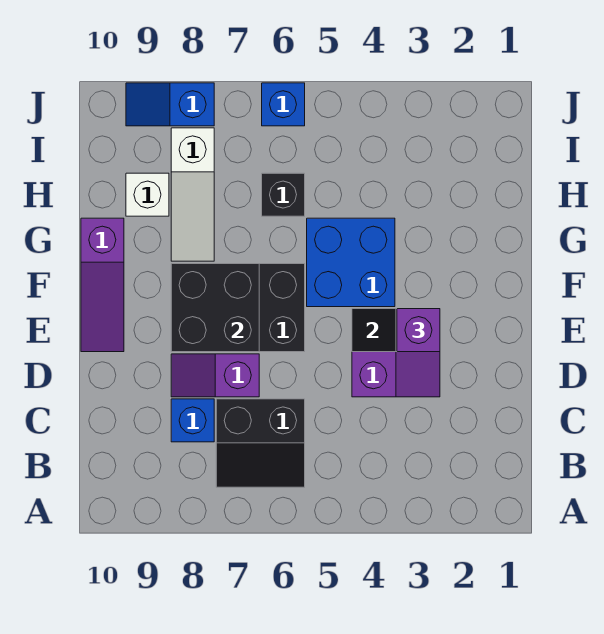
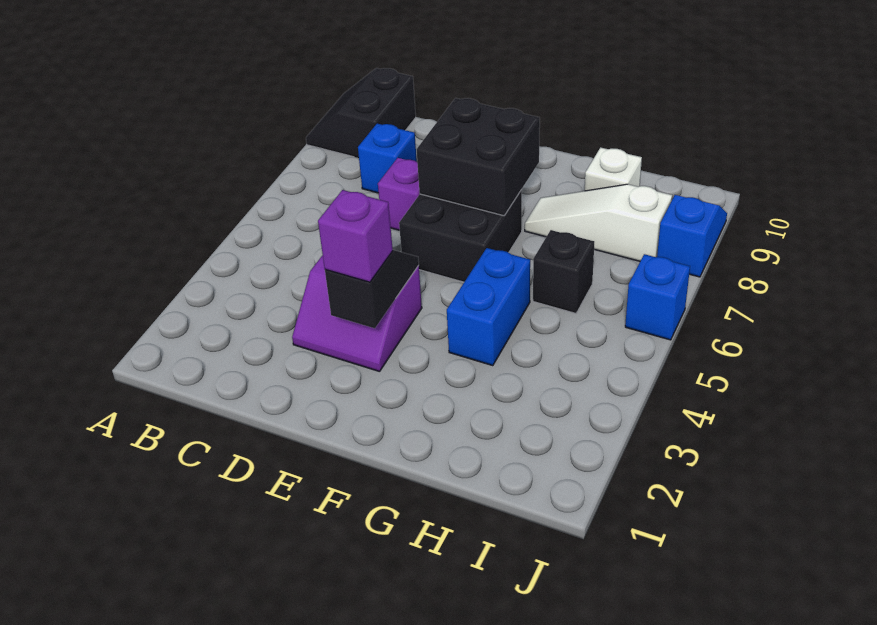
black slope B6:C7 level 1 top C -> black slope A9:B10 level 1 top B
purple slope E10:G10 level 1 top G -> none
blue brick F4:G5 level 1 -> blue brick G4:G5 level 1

# Your objective:
Work out how many lines in the data include "slope". Answer with the number only.

# Response area:
2